THE TASK — Lay out the material between the lines holding "Table (505, 429)" and "anchovy (1108, 479)", inclusive, as a Markdown table with the columns Row and Text. Number each row and leave out blank lines.

+-------+

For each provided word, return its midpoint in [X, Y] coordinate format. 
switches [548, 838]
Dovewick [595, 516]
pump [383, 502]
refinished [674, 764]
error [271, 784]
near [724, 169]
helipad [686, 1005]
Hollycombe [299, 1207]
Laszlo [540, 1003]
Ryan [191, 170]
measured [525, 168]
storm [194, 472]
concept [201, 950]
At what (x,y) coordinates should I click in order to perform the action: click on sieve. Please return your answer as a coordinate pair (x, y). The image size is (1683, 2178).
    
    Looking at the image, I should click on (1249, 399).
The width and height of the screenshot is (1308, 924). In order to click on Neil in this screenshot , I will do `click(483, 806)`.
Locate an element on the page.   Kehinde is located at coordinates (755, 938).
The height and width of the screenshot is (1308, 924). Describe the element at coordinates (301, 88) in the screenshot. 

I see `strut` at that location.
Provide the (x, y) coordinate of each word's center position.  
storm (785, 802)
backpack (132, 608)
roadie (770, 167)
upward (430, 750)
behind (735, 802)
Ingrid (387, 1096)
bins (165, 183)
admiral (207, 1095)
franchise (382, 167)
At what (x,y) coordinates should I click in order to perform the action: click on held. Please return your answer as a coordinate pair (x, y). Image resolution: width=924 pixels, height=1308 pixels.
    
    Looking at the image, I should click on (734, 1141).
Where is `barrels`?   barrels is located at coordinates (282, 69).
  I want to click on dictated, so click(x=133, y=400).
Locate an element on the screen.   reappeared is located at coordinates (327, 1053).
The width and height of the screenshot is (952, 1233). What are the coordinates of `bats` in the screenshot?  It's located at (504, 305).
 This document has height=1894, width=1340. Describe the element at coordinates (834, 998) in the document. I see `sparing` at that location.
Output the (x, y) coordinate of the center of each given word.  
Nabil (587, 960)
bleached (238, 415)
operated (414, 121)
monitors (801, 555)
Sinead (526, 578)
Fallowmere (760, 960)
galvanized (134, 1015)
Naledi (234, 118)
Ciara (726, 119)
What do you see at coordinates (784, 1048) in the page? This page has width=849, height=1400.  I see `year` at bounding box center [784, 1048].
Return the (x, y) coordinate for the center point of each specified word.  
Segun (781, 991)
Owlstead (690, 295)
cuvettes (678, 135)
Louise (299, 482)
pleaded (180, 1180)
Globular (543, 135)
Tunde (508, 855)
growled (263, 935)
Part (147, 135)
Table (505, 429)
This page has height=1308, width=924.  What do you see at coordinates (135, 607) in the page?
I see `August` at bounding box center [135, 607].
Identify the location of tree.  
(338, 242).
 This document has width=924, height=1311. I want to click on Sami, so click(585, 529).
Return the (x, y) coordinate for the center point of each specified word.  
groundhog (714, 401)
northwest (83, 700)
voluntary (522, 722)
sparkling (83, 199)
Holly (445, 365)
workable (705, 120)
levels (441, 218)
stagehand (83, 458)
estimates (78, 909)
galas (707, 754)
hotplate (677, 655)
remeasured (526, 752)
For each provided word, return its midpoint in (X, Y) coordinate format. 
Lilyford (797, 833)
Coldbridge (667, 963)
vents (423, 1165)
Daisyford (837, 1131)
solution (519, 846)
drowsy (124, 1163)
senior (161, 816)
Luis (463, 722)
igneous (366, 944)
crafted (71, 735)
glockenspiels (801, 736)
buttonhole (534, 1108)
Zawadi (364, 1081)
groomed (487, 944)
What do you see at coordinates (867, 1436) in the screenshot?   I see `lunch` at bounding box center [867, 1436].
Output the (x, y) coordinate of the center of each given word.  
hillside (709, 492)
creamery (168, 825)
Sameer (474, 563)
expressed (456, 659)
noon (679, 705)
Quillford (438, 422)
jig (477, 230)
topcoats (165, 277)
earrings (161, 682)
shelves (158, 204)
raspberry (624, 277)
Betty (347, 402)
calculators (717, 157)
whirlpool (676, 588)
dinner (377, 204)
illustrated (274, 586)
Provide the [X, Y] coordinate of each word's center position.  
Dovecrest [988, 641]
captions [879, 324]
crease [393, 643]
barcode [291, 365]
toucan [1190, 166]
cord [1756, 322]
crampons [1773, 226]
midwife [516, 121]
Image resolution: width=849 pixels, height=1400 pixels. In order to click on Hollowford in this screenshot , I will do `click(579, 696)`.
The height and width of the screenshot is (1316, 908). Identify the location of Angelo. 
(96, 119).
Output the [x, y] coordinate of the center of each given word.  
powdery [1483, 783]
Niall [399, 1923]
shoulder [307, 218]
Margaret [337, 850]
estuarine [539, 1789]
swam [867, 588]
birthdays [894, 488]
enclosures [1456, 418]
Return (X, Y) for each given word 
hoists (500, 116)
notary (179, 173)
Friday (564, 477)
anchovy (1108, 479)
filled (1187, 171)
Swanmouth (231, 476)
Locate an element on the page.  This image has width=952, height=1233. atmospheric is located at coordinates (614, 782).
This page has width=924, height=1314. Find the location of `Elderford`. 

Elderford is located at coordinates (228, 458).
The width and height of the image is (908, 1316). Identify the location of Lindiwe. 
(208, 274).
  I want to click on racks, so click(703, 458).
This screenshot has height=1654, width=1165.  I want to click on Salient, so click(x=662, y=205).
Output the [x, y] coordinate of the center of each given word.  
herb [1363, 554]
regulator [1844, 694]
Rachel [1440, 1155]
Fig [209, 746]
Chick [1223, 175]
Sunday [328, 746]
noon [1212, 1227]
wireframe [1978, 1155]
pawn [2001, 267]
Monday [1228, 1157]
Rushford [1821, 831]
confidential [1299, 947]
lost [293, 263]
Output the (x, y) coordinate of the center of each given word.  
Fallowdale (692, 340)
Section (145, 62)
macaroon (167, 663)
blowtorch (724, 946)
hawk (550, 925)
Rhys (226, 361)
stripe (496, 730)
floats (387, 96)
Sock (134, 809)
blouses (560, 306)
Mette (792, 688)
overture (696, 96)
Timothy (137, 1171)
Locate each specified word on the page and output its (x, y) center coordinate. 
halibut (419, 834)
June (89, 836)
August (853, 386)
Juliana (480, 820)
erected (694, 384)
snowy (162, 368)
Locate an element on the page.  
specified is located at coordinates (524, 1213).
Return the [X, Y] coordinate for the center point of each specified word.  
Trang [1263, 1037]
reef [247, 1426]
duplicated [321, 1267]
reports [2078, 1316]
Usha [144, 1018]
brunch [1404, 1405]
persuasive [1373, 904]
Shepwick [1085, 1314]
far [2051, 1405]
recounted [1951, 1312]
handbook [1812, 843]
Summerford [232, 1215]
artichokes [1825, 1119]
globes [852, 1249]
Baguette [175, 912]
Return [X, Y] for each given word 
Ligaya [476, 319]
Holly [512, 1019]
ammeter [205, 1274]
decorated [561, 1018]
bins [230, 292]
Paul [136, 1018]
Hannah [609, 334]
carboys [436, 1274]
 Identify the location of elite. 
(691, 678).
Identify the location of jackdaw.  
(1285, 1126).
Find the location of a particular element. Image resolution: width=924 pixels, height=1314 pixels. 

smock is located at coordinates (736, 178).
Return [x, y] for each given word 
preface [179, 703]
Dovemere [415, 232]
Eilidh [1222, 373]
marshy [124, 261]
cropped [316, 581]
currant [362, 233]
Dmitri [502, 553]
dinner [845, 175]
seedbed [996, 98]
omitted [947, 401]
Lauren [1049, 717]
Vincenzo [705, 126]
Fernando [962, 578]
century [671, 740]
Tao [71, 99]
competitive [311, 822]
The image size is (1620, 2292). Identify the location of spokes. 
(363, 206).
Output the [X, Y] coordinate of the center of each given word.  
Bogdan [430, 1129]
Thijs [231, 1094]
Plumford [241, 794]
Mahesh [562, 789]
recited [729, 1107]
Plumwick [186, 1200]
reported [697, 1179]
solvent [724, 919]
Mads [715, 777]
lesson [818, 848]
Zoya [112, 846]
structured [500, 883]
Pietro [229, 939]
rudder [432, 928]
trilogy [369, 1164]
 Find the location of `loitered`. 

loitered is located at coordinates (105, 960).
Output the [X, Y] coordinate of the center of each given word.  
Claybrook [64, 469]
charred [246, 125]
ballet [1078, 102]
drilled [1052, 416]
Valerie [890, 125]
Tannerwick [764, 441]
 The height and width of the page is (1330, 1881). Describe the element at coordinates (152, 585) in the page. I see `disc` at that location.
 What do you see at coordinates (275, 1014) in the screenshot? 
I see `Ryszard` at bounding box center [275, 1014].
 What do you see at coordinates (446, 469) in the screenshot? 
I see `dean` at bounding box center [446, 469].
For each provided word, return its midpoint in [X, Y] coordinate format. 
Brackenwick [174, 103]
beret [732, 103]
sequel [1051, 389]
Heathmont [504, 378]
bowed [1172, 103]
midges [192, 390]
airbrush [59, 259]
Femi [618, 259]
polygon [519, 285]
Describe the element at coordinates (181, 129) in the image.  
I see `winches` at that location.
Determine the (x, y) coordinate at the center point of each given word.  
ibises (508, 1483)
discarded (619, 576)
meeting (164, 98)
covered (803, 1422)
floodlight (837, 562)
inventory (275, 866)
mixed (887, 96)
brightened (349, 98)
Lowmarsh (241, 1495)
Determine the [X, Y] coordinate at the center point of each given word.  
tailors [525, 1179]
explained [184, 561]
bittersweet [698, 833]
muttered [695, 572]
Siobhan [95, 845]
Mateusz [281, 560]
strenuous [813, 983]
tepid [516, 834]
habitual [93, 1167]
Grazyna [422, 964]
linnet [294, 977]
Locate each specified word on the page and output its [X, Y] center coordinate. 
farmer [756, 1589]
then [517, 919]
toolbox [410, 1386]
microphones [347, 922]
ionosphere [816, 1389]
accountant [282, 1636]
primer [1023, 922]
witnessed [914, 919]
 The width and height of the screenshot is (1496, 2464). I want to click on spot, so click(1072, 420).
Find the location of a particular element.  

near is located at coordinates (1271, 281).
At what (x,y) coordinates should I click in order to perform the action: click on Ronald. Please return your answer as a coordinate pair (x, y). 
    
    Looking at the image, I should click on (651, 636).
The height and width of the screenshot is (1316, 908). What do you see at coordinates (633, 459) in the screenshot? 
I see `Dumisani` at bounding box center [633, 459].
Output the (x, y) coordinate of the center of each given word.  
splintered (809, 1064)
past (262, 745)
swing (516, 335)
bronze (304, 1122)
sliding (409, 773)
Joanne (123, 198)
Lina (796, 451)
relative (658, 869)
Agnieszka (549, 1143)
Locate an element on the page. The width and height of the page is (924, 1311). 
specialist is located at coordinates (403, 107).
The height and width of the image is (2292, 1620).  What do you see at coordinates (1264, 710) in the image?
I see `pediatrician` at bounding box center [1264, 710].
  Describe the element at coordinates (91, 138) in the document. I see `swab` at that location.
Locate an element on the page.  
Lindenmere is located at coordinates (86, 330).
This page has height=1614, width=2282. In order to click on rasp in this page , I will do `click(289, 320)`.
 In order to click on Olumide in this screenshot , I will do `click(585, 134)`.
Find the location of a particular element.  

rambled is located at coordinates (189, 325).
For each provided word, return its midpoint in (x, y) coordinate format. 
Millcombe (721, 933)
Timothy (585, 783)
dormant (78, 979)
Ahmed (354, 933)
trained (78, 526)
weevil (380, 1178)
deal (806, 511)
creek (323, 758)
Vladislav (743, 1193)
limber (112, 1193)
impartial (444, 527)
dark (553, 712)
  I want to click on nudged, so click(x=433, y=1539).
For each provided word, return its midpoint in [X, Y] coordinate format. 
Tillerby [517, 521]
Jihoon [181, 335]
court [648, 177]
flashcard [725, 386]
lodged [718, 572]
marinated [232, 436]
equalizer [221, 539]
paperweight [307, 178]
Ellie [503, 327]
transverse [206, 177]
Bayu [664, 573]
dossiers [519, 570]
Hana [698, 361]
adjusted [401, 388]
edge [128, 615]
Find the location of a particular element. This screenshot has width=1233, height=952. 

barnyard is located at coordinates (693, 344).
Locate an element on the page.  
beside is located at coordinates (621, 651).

+-------+

CORRECT RESPONSE —
| Row | Text |
|---|---|
| 1 | Table (505, 429) |
| 2 | This page has height=1308, width=924.  What do you see at coordinates (135, 607) in the page? |
| 3 | I see `August` at bounding box center [135, 607]. |
| 4 | Identify the location of tree.   |
| 5 | (338, 242). |
| 6 |  This document has width=924, height=1311. I want to click on Sami, so click(585, 529). |
| 7 | Return the (x, y) coordinate for the center point of each specified word.   |
| 8 | groundhog (714, 401) |
| 9 | northwest (83, 700) |
| 10 | voluntary (522, 722) |
| 11 | sparkling (83, 199) |
| 12 | Holly (445, 365) |
| 13 | workable (705, 120) |
| 14 | levels (441, 218) |
| 15 | stagehand (83, 458) |
| 16 | estimates (78, 909) |
| 17 | galas (707, 754) |
| 18 | hotplate (677, 655) |
| 19 | remeasured (526, 752) |
| 20 | For each provided word, return its midpoint in (X, Y) coordinate format.  |
| 21 | Lilyford (797, 833) |
| 22 | Coldbridge (667, 963) |
| 23 | vents (423, 1165) |
| 24 | Daisyford (837, 1131) |
| 25 | solution (519, 846) |
| 26 | drowsy (124, 1163) |
| 27 | senior (161, 816) |
| 28 | Luis (463, 722) |
| 29 | igneous (366, 944) |
| 30 | crafted (71, 735) |
| 31 | glockenspiels (801, 736) |
| 32 | buttonhole (534, 1108) |
| 33 | Zawadi (364, 1081) |
| 34 | groomed (487, 944) |
| 35 | What do you see at coordinates (867, 1436) in the screenshot?   I see `lunch` at bounding box center [867, 1436]. |
| 36 | Output the (x, y) coordinate of the center of each given word.   |
| 37 | hillside (709, 492) |
| 38 | creamery (168, 825) |
| 39 | Sameer (474, 563) |
| 40 | expressed (456, 659) |
| 41 | noon (679, 705) |
| 42 | Quillford (438, 422) |
| 43 | jig (477, 230) |
| 44 | topcoats (165, 277) |
| 45 | earrings (161, 682) |
| 46 | shelves (158, 204) |
| 47 | raspberry (624, 277) |
| 48 | Betty (347, 402) |
| 49 | calculators (717, 157) |
| 50 | whirlpool (676, 588) |
| 51 | dinner (377, 204) |
| 52 | illustrated (274, 586) |
| 53 | Provide the [X, Y] coordinate of each word's center position.   |
| 54 | Dovecrest [988, 641] |
| 55 | captions [879, 324] |
| 56 | crease [393, 643] |
| 57 | barcode [291, 365] |
| 58 | toucan [1190, 166] |
| 59 | cord [1756, 322] |
| 60 | crampons [1773, 226] |
| 61 | midwife [516, 121] |
| 62 | Image resolution: width=849 pixels, height=1400 pixels. In order to click on Hollowford in this screenshot , I will do `click(579, 696)`. |
| 63 | The height and width of the screenshot is (1316, 908). Identify the location of Angelo.  |
| 64 | (96, 119). |
| 65 | Output the [x, y] coordinate of the center of each given word.   |
| 66 | powdery [1483, 783] |
| 67 | Niall [399, 1923] |
| 68 | shoulder [307, 218] |
| 69 | Margaret [337, 850] |
| 70 | estuarine [539, 1789] |
| 71 | swam [867, 588] |
| 72 | birthdays [894, 488] |
| 73 | enclosures [1456, 418] |
| 74 | Return (X, Y) for each given word  |
| 75 | hoists (500, 116) |
| 76 | notary (179, 173) |
| 77 | Friday (564, 477) |
| 78 | anchovy (1108, 479) |